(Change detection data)
——

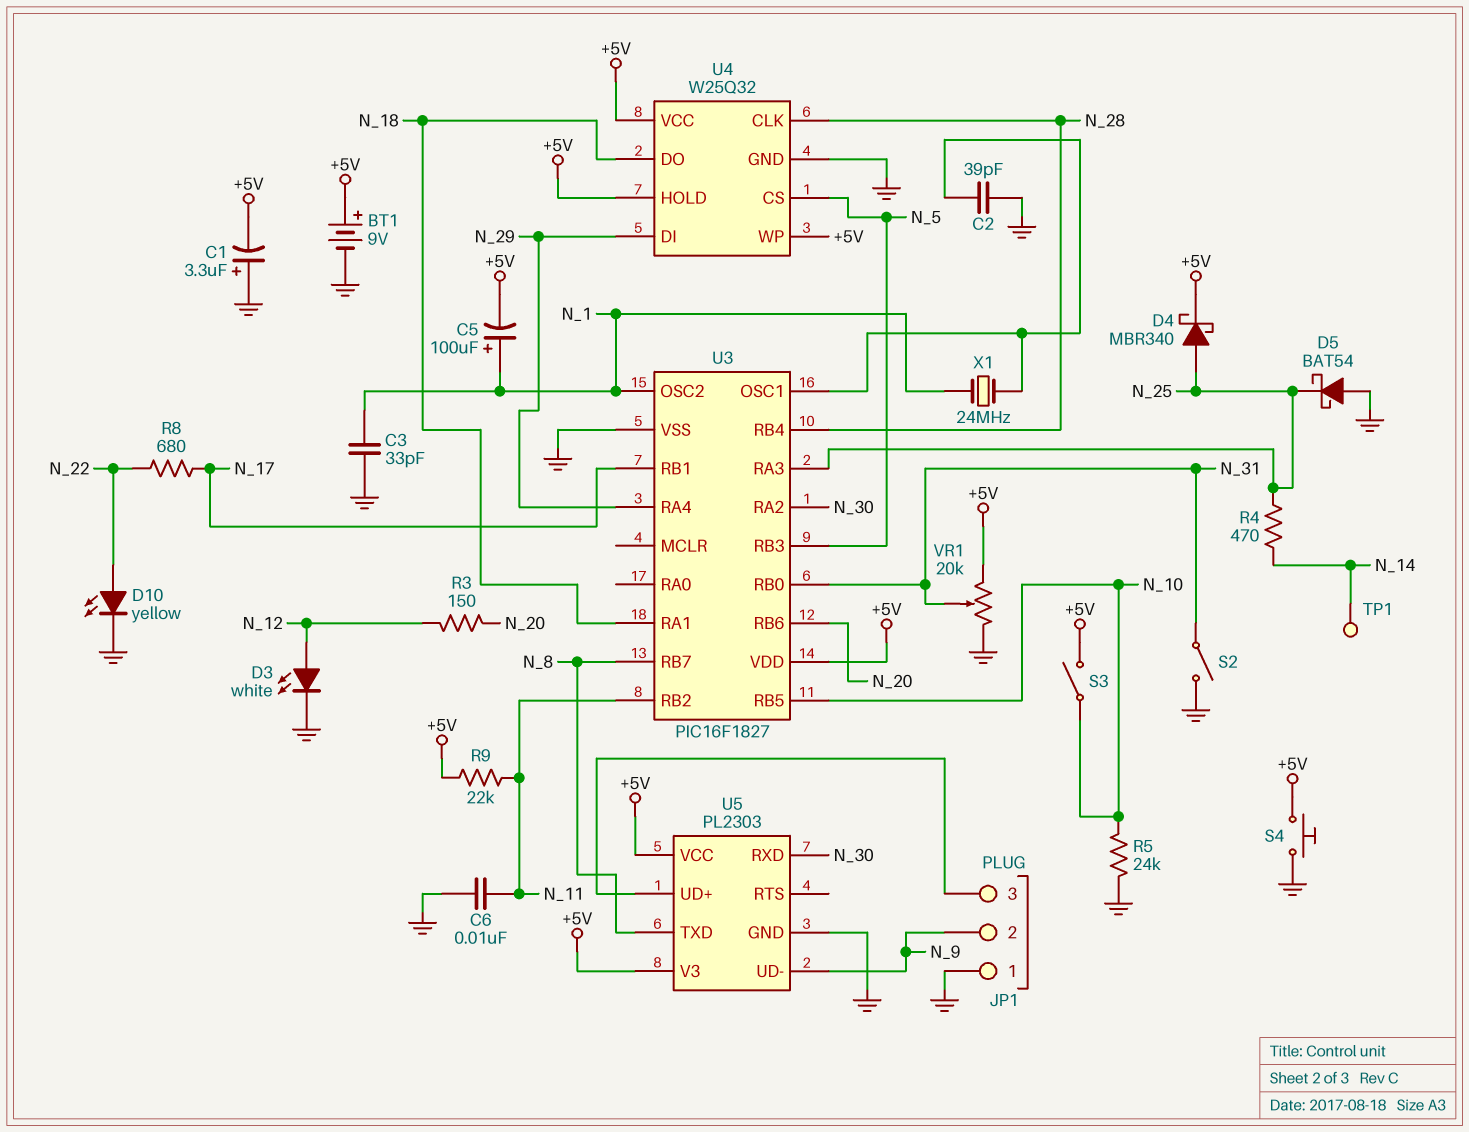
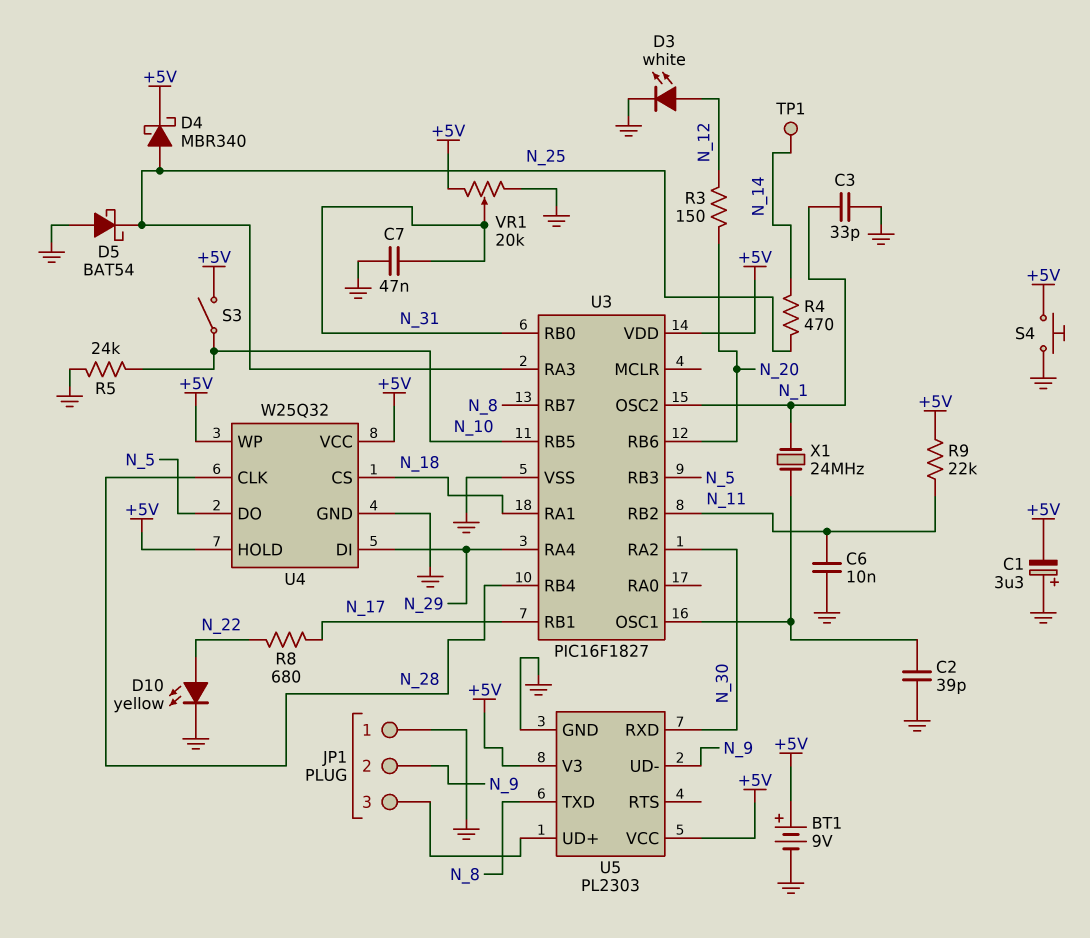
C5: 100uF (plus N_1, minus +5V) -> none
C7: none -> 47nF (GND, N_31)
S2: switch (GND, N_31) -> none
U4 pin CS: N_5 -> N_18
U4 pin DO: N_18 -> N_5

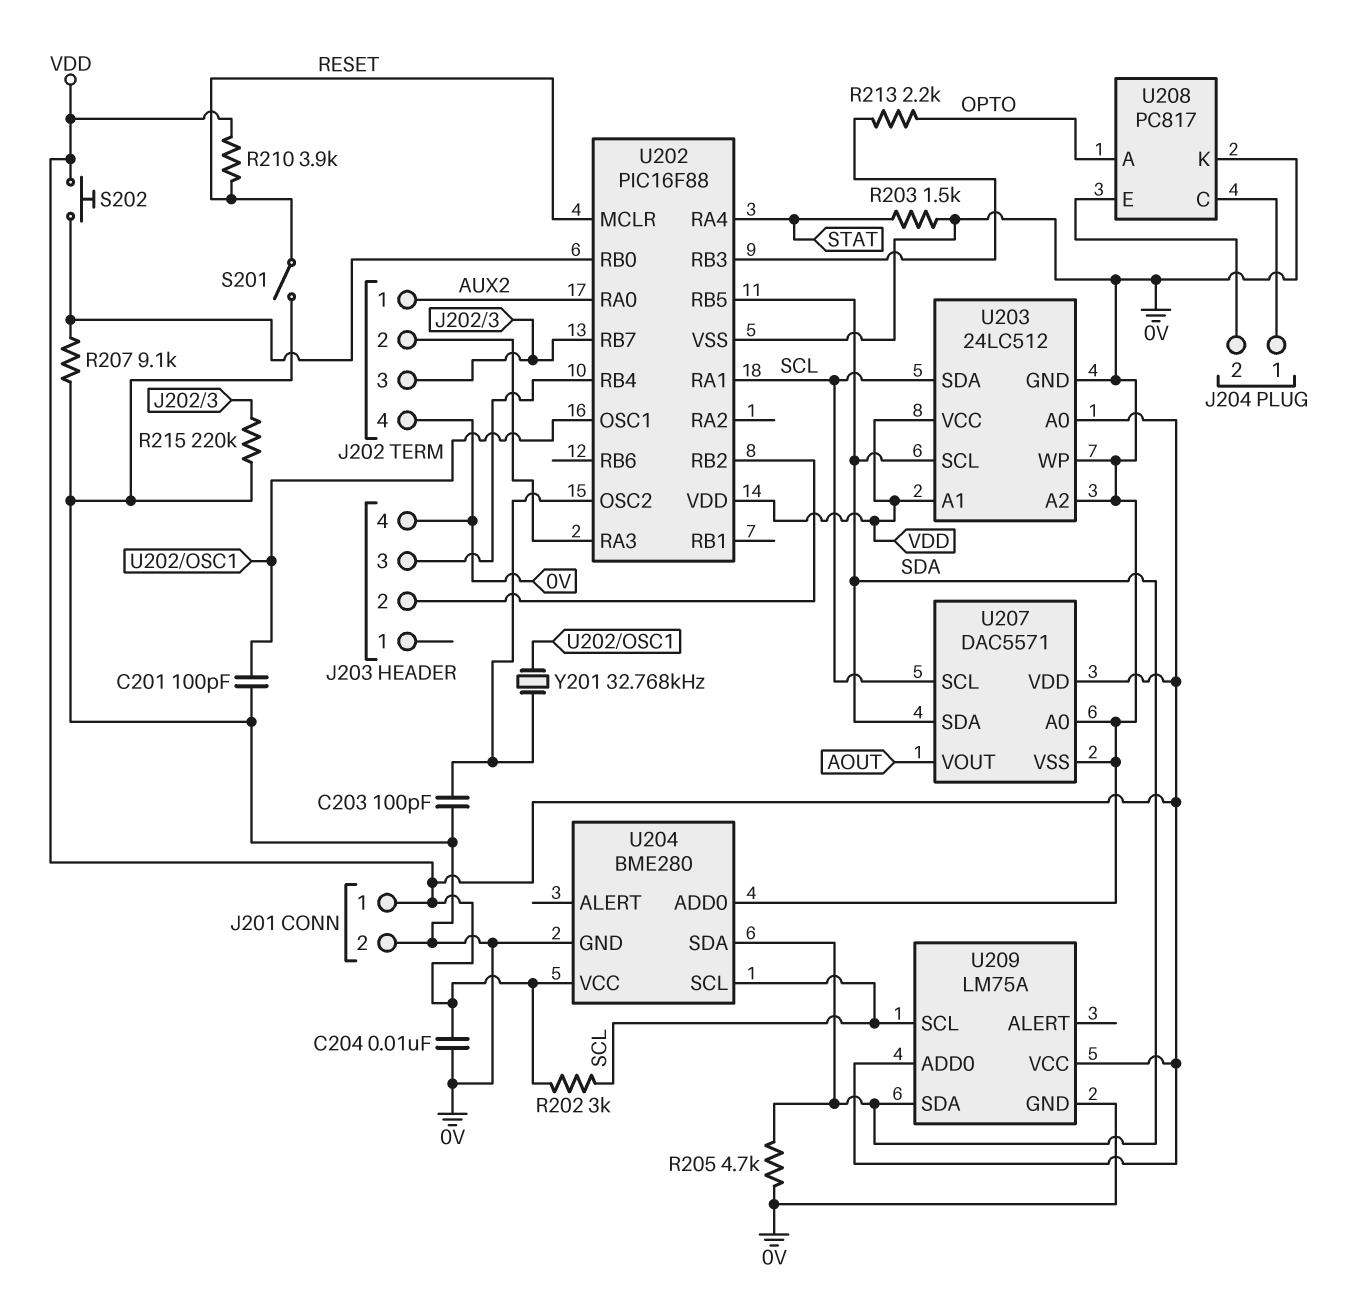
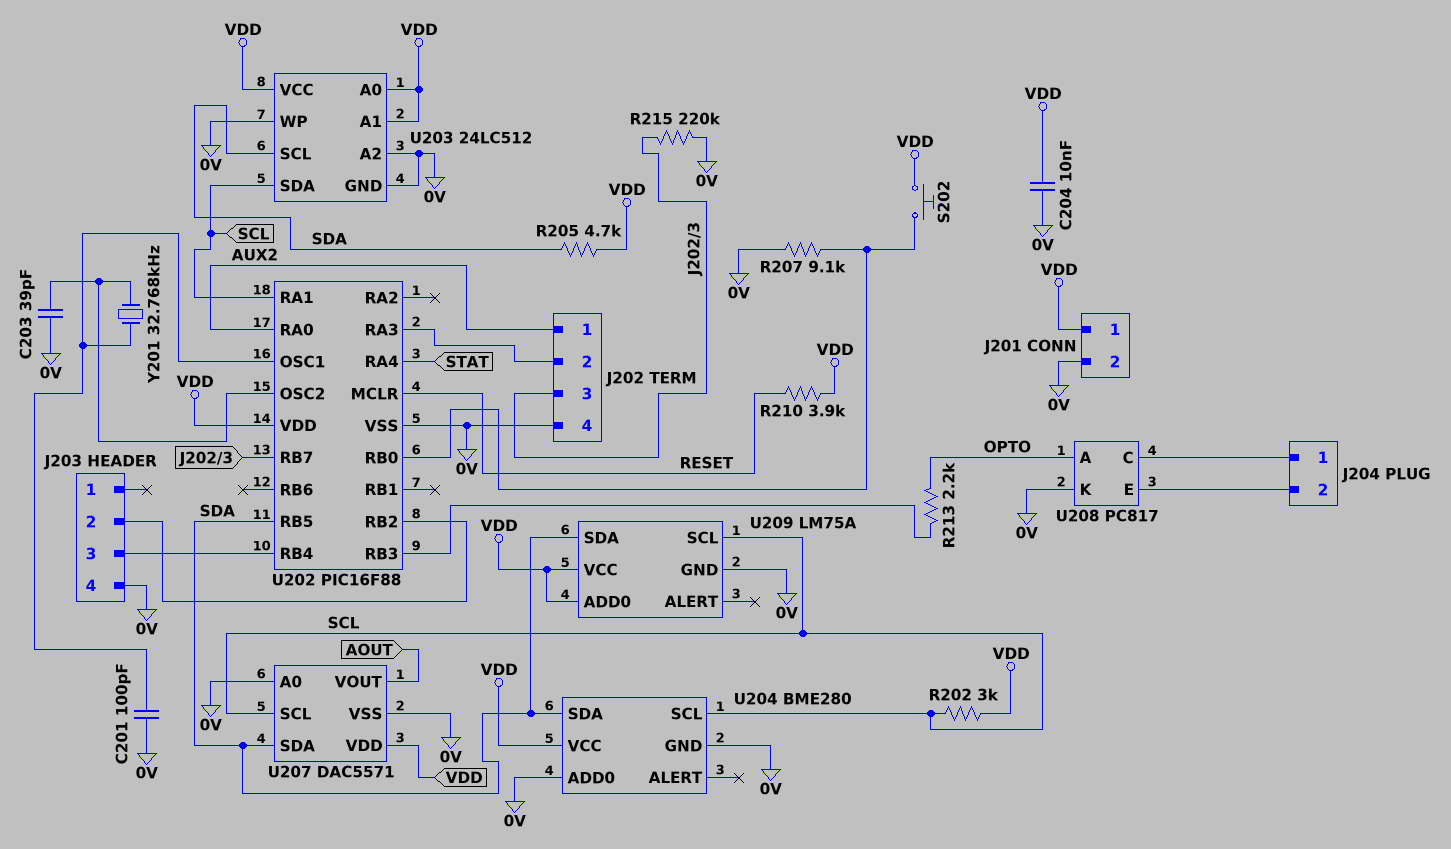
C203: 100pF (0V, U202/OSC2) -> 39pF (0V, U202/OSC2)
R203: 1.5k (0V, STAT) -> none
R205: 4.7k (0V, SDA) -> 4.7k (SDA, VDD)
S201: switch (0V, RESET) -> none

——

**Aim of the task**: Only lines holding the word "none" belong in the answer; copy all of them from the records.

**Finished task**:
C5: 100uF (plus N_1, minus +5V) -> none
C7: none -> 47nF (GND, N_31)
S2: switch (GND, N_31) -> none
R203: 1.5k (0V, STAT) -> none
S201: switch (0V, RESET) -> none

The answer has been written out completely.